_Aim of the task:_
In the copy you make, keep each entry exactly as it is and leave out all images.

_Stored entries:_
--- START ---
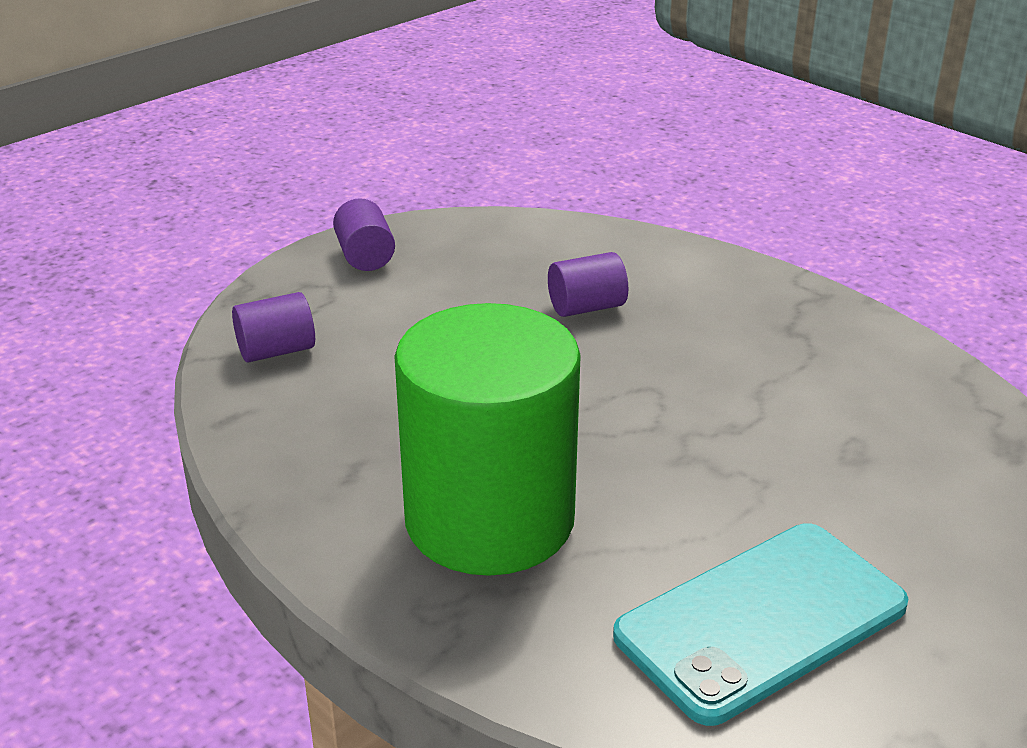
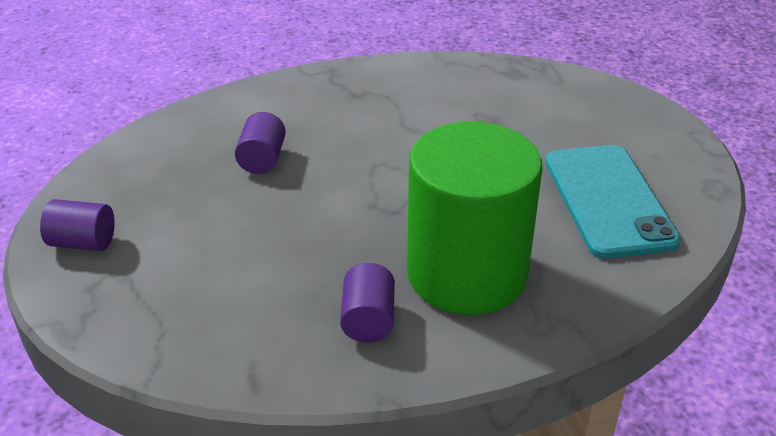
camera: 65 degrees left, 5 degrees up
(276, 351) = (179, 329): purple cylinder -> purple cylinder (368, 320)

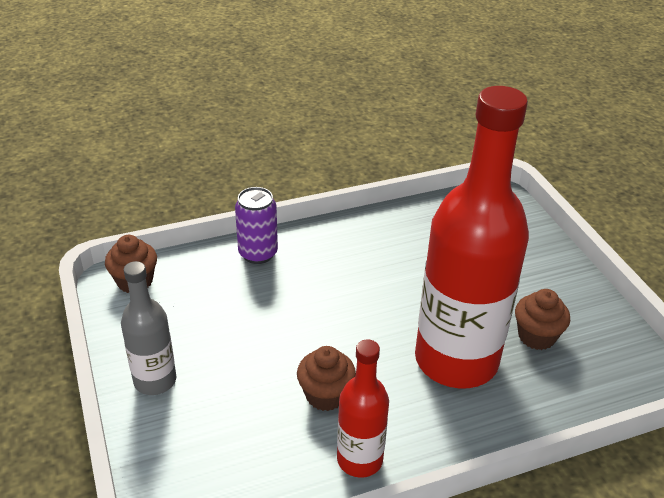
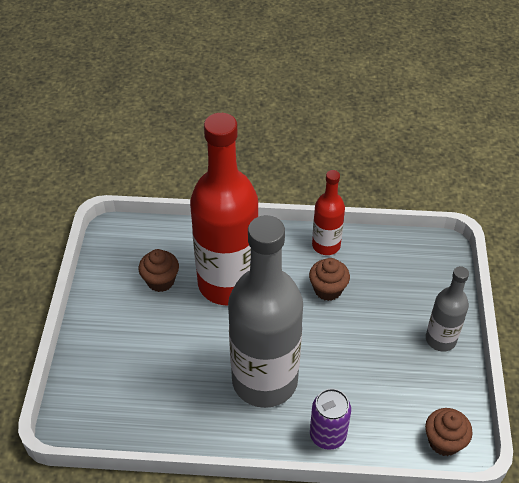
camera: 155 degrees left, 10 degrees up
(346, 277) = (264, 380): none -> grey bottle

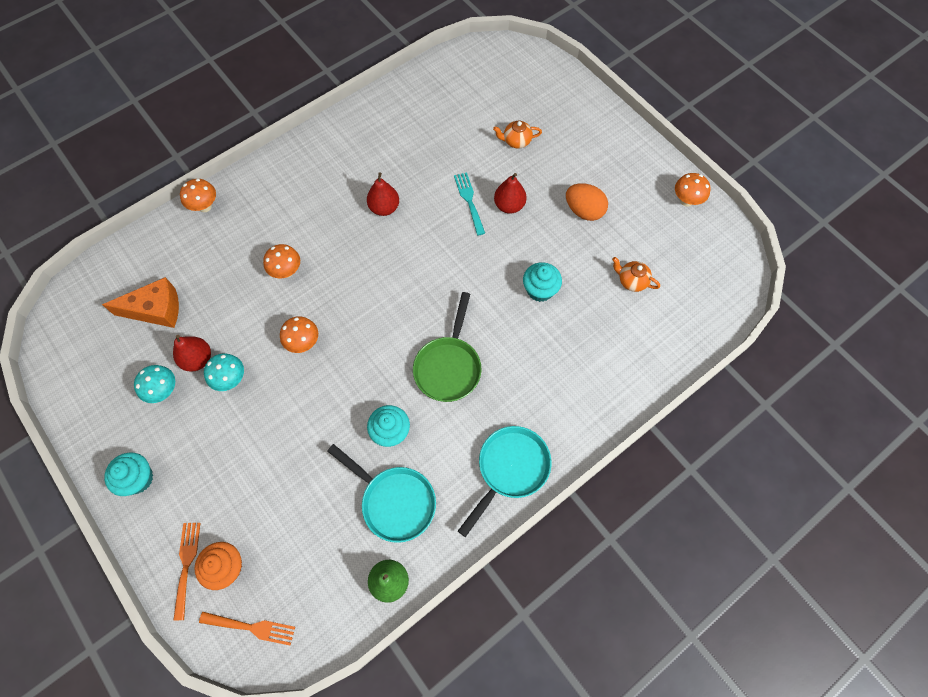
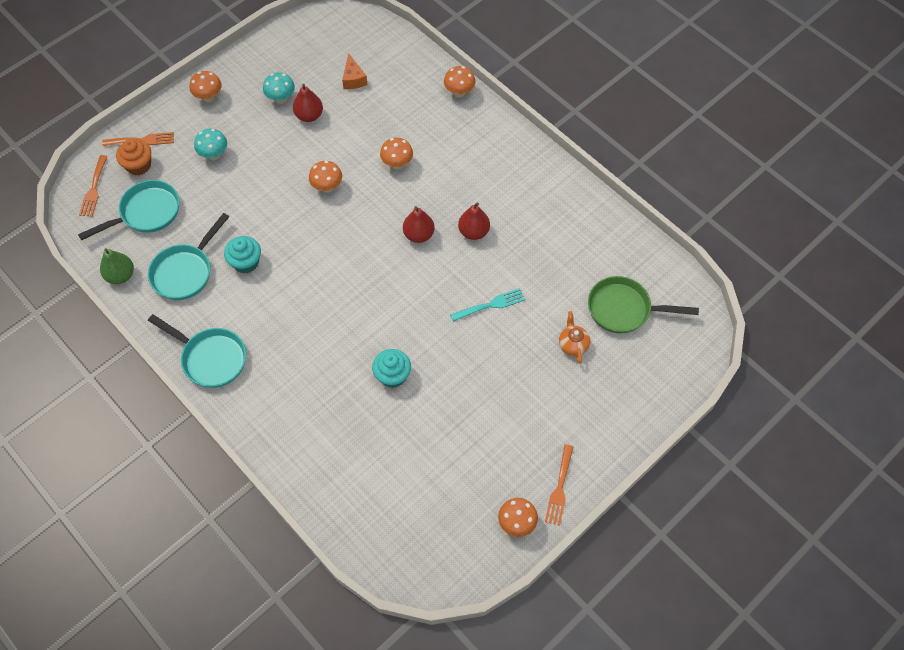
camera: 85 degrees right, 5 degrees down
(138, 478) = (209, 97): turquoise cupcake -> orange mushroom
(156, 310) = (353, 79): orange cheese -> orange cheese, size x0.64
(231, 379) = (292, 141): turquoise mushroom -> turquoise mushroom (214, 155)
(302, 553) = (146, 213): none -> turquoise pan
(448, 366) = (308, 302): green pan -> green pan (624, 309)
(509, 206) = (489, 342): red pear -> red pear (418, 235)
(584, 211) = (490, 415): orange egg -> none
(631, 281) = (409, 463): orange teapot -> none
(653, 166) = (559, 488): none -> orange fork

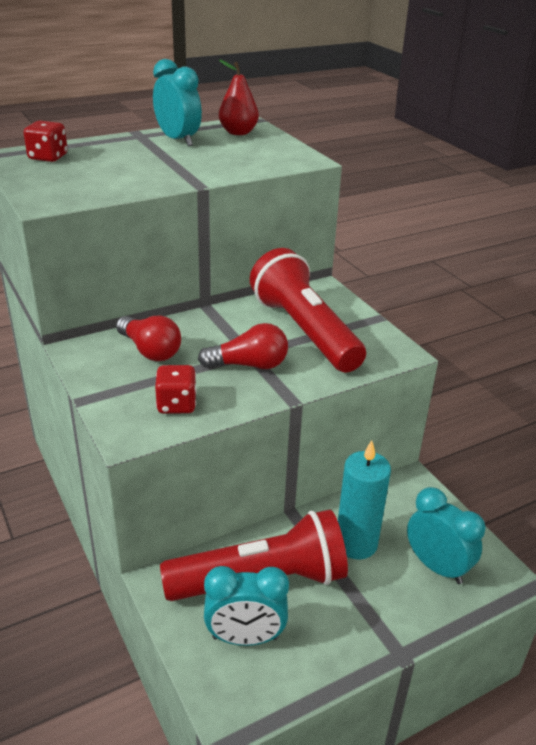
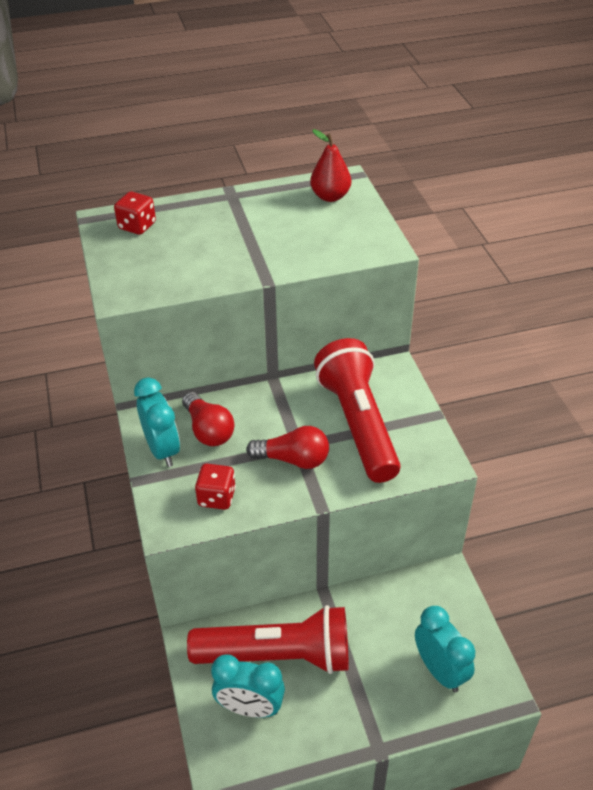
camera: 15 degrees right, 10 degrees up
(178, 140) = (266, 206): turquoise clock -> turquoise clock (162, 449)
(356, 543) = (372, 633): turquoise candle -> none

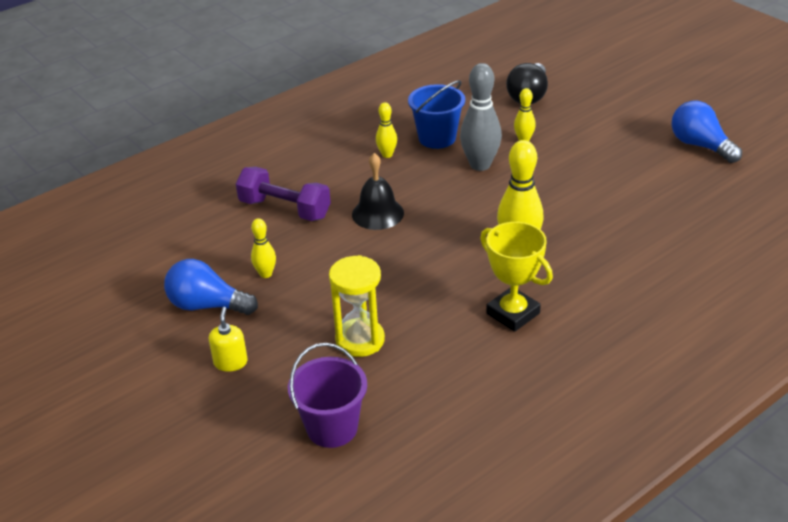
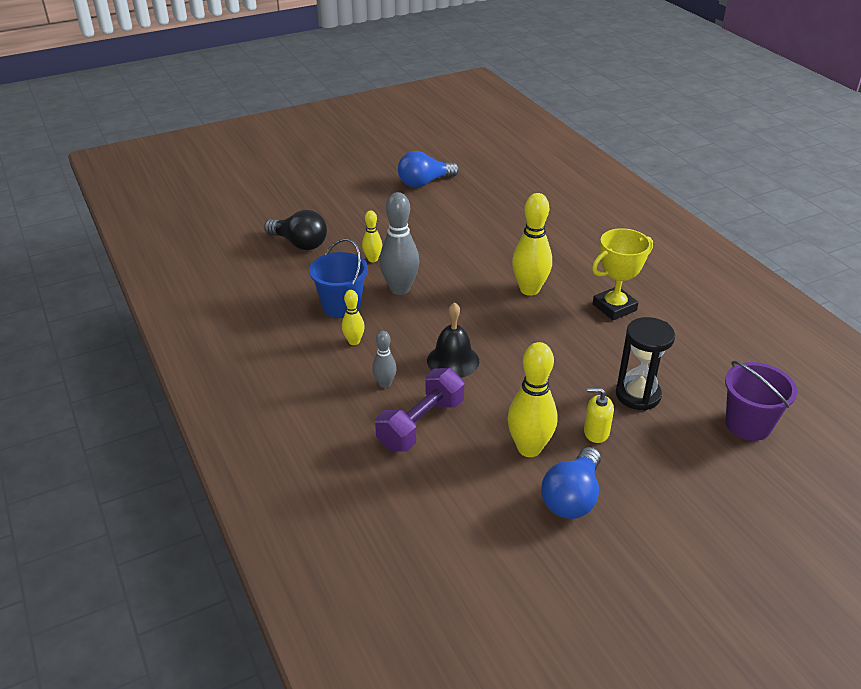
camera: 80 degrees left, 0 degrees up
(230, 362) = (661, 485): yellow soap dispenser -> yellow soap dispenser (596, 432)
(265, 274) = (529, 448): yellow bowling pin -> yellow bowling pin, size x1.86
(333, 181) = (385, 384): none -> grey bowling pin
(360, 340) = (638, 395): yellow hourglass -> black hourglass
--- END ---
_Response to the exercise:_
camera: 65 degrees left, 5 degrees up
(276, 351) = (179, 329): purple cylinder -> purple cylinder (368, 320)

camera: 155 degrees left, 10 degrees up
(346, 277) = (264, 380): none -> grey bottle

camera: 85 degrees right, 5 degrees down
(138, 478) = (209, 97): turquoise cupcake -> orange mushroom
(156, 310) = (353, 79): orange cheese -> orange cheese, size x0.64
(231, 379) = (292, 141): turquoise mushroom -> turquoise mushroom (214, 155)
(302, 553) = (146, 213): none -> turquoise pan
(448, 366) = (308, 302): green pan -> green pan (624, 309)
(509, 206) = (489, 342): red pear -> red pear (418, 235)
(584, 211) = (490, 415): orange egg -> none
(631, 281) = (409, 463): orange teapot -> none
(653, 166) = (559, 488): none -> orange fork

camera: 15 degrees right, 10 degrees up
(178, 140) = (266, 206): turquoise clock -> turquoise clock (162, 449)
(356, 543) = (372, 633): turquoise candle -> none

camera: 80 degrees left, 0 degrees up
(230, 362) = (661, 485): yellow soap dispenser -> yellow soap dispenser (596, 432)
(265, 274) = (529, 448): yellow bowling pin -> yellow bowling pin, size x1.86
(333, 181) = (385, 384): none -> grey bowling pin
(360, 340) = (638, 395): yellow hourglass -> black hourglass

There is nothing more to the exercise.